● How to complete this task
When a line of the listing below has the string "vase" in it, copy that line.

● Exercise data

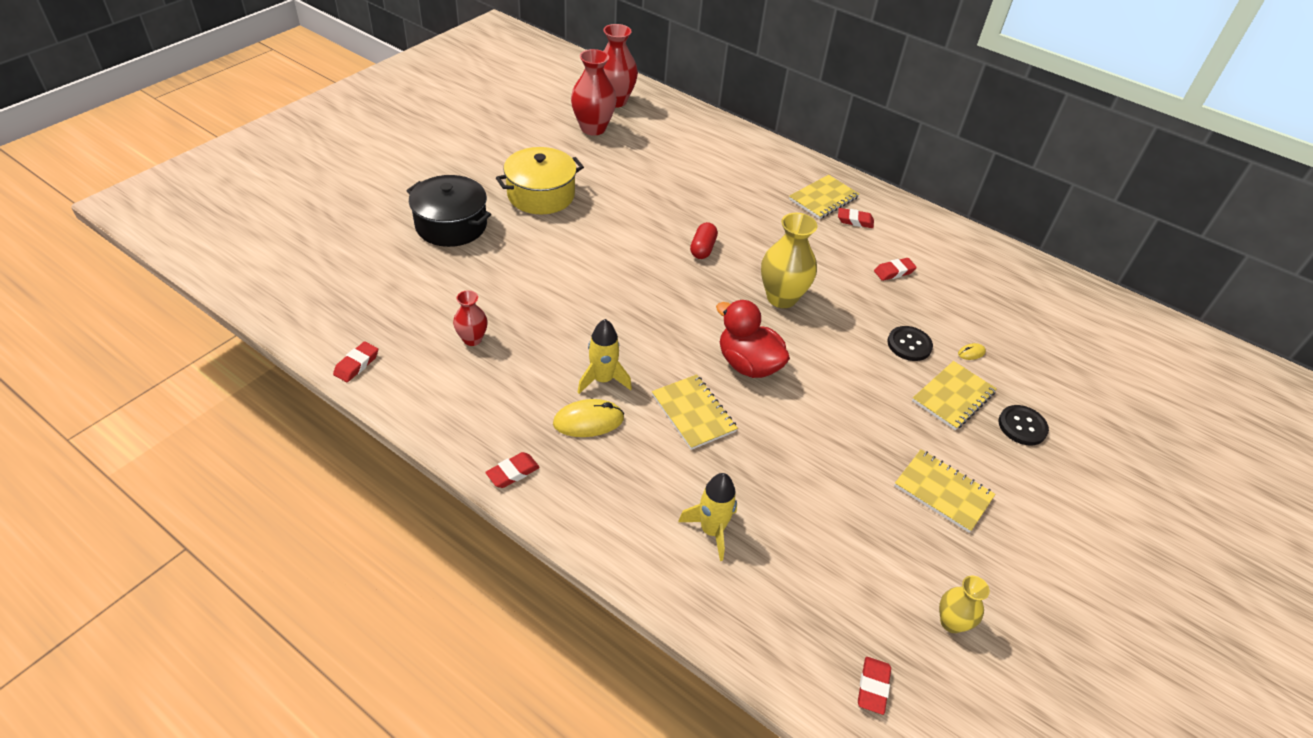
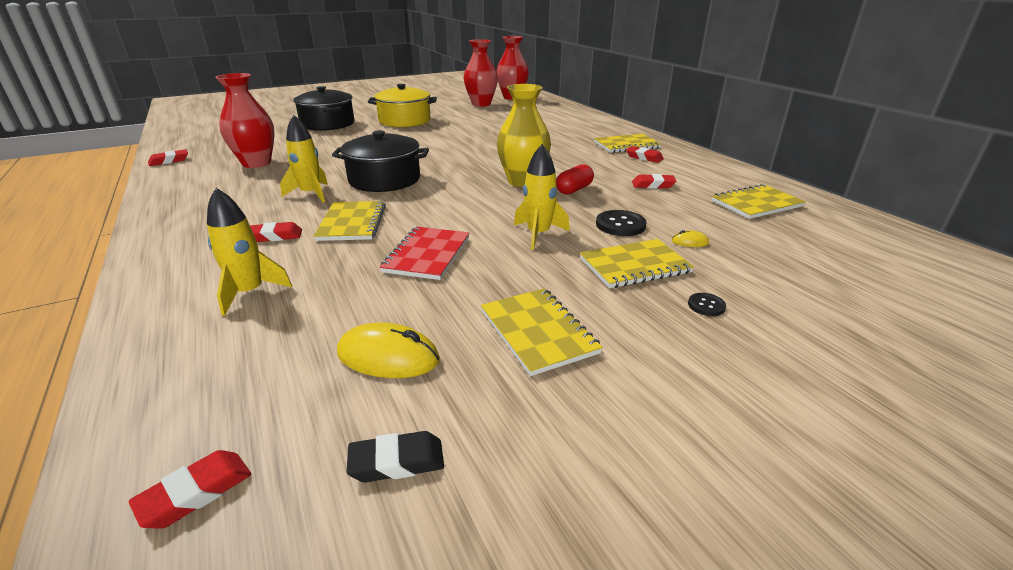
camera: 30 degrees right, 15 degrees down
(472, 339) = (256, 163): red vase -> red vase, size x1.78
(513, 473) = (163, 222): red eraser -> red eraser (275, 236)
(588, 421) = (264, 210): yellow mouse -> yellow mouse (388, 357)
(649, 332) = (384, 180): none -> black pot
(702, 249) = (488, 152): red capsule -> red capsule (574, 190)
(748, 364) = (441, 208): red duck -> none
(798, 435) = (427, 255): none -> red notebook
(859, 379) = (538, 234): none -> yellow rocket
(951, 622) = (397, 462): yellow vase -> black eraser
(987, 280) = (756, 204): none -> yellow notebook
(1022, 426) = (706, 305): black button -> black button, size x0.55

● Response area
(472, 339) = (256, 163): red vase -> red vase, size x1.78
(951, 622) = (397, 462): yellow vase -> black eraser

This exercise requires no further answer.